Would you print the full listing word for word?

━━━━━━━━

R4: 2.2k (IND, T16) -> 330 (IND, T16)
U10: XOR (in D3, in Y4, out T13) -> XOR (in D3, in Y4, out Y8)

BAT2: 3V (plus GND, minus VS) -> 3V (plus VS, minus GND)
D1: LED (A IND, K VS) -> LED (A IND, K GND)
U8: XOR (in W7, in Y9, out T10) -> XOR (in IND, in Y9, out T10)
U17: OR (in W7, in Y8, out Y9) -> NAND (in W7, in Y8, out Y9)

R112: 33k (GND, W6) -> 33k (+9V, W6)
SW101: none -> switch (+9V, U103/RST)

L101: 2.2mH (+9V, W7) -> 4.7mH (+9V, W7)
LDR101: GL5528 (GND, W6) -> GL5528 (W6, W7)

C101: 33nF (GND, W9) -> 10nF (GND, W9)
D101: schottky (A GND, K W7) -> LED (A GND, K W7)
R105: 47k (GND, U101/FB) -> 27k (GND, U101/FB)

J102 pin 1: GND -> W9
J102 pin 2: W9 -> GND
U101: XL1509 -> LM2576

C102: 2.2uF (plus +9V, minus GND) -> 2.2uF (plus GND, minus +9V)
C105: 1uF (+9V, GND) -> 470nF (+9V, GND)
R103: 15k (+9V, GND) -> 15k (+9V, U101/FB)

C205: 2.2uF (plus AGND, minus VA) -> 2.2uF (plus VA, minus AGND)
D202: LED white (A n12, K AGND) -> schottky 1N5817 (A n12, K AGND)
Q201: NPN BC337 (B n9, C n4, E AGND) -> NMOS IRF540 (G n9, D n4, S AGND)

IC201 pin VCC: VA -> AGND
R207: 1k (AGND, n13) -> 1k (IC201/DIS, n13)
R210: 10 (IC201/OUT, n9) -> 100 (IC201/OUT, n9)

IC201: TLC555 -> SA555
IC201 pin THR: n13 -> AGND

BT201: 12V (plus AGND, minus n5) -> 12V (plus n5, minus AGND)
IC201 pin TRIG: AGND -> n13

━━━━━━━━

▶ Answer area:
R4: 2.2k (IND, T16) -> 330 (IND, T16)
U10: XOR (in D3, in Y4, out T13) -> XOR (in D3, in Y4, out Y8)

BAT2: 3V (plus GND, minus VS) -> 3V (plus VS, minus GND)
D1: LED (A IND, K VS) -> LED (A IND, K GND)
U8: XOR (in W7, in Y9, out T10) -> XOR (in IND, in Y9, out T10)
U17: OR (in W7, in Y8, out Y9) -> NAND (in W7, in Y8, out Y9)

R112: 33k (GND, W6) -> 33k (+9V, W6)
SW101: none -> switch (+9V, U103/RST)

L101: 2.2mH (+9V, W7) -> 4.7mH (+9V, W7)
LDR101: GL5528 (GND, W6) -> GL5528 (W6, W7)

C101: 33nF (GND, W9) -> 10nF (GND, W9)
D101: schottky (A GND, K W7) -> LED (A GND, K W7)
R105: 47k (GND, U101/FB) -> 27k (GND, U101/FB)

J102 pin 1: GND -> W9
J102 pin 2: W9 -> GND
U101: XL1509 -> LM2576

C102: 2.2uF (plus +9V, minus GND) -> 2.2uF (plus GND, minus +9V)
C105: 1uF (+9V, GND) -> 470nF (+9V, GND)
R103: 15k (+9V, GND) -> 15k (+9V, U101/FB)

C205: 2.2uF (plus AGND, minus VA) -> 2.2uF (plus VA, minus AGND)
D202: LED white (A n12, K AGND) -> schottky 1N5817 (A n12, K AGND)
Q201: NPN BC337 (B n9, C n4, E AGND) -> NMOS IRF540 (G n9, D n4, S AGND)

IC201 pin VCC: VA -> AGND
R207: 1k (AGND, n13) -> 1k (IC201/DIS, n13)
R210: 10 (IC201/OUT, n9) -> 100 (IC201/OUT, n9)

IC201: TLC555 -> SA555
IC201 pin THR: n13 -> AGND

BT201: 12V (plus AGND, minus n5) -> 12V (plus n5, minus AGND)
IC201 pin TRIG: AGND -> n13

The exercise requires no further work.